-- Given data follows --
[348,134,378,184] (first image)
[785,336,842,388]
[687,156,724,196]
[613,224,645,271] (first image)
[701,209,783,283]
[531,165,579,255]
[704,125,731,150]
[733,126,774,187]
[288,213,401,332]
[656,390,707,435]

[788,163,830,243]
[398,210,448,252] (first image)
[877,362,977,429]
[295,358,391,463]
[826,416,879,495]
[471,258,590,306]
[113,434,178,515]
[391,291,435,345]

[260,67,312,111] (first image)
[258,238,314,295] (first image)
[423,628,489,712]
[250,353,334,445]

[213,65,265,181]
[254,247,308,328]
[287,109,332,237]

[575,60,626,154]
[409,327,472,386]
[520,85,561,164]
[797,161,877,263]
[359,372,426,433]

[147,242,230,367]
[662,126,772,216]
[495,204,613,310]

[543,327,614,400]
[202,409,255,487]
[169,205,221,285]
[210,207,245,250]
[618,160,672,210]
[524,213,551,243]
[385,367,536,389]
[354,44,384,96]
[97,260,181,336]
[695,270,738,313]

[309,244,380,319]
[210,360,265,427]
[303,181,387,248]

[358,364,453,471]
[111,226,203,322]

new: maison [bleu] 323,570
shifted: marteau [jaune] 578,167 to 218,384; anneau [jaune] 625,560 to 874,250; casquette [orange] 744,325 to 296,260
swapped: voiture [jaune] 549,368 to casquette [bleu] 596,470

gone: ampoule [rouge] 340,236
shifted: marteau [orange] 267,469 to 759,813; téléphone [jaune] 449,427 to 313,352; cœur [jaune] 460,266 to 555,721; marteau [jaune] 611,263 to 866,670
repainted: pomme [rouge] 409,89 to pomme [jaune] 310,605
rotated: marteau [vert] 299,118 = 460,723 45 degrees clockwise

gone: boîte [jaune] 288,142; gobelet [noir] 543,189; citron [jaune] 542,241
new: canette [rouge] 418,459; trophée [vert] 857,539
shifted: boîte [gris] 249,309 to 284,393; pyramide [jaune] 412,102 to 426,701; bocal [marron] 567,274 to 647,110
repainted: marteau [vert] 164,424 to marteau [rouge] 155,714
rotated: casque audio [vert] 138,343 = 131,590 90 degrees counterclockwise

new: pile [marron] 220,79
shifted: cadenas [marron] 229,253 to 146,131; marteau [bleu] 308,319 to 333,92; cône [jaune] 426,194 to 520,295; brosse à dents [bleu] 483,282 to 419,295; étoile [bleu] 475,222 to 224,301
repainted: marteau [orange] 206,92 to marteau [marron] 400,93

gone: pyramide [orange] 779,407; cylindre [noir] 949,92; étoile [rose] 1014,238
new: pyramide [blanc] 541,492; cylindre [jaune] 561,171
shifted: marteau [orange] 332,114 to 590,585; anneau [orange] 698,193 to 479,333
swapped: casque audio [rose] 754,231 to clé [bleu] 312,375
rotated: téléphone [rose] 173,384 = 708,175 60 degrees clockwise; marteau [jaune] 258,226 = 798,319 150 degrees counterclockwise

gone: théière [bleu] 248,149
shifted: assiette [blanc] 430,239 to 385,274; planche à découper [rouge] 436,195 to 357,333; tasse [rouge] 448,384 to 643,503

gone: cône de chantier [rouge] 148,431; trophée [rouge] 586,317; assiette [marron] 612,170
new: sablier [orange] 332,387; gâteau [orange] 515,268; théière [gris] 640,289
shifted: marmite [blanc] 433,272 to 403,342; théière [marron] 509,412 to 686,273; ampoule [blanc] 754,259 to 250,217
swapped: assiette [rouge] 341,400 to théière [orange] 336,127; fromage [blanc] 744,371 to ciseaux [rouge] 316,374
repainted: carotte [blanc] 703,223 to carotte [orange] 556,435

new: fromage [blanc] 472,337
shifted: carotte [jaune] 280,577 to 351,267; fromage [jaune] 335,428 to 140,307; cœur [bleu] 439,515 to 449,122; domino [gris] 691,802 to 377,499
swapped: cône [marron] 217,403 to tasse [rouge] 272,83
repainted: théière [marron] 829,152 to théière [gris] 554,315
-- Given data concluded --
— What is required —
Your task for the entries above: copy exactly the span starting with the line with "[613,224,645,271] (first image)" and going on through the line with "shifted: marteau [jaune]", both lines included, and nothing else.

— Response area —
[613,224,645,271] (first image)
[701,209,783,283]
[531,165,579,255]
[704,125,731,150]
[733,126,774,187]
[288,213,401,332]
[656,390,707,435]

[788,163,830,243]
[398,210,448,252] (first image)
[877,362,977,429]
[295,358,391,463]
[826,416,879,495]
[471,258,590,306]
[113,434,178,515]
[391,291,435,345]

[260,67,312,111] (first image)
[258,238,314,295] (first image)
[423,628,489,712]
[250,353,334,445]

[213,65,265,181]
[254,247,308,328]
[287,109,332,237]

[575,60,626,154]
[409,327,472,386]
[520,85,561,164]
[797,161,877,263]
[359,372,426,433]

[147,242,230,367]
[662,126,772,216]
[495,204,613,310]

[543,327,614,400]
[202,409,255,487]
[169,205,221,285]
[210,207,245,250]
[618,160,672,210]
[524,213,551,243]
[385,367,536,389]
[354,44,384,96]
[97,260,181,336]
[695,270,738,313]

[309,244,380,319]
[210,360,265,427]
[303,181,387,248]

[358,364,453,471]
[111,226,203,322]

new: maison [bleu] 323,570
shifted: marteau [jaune] 578,167 to 218,384; anneau [jaune] 625,560 to 874,250; casquette [orange] 744,325 to 296,260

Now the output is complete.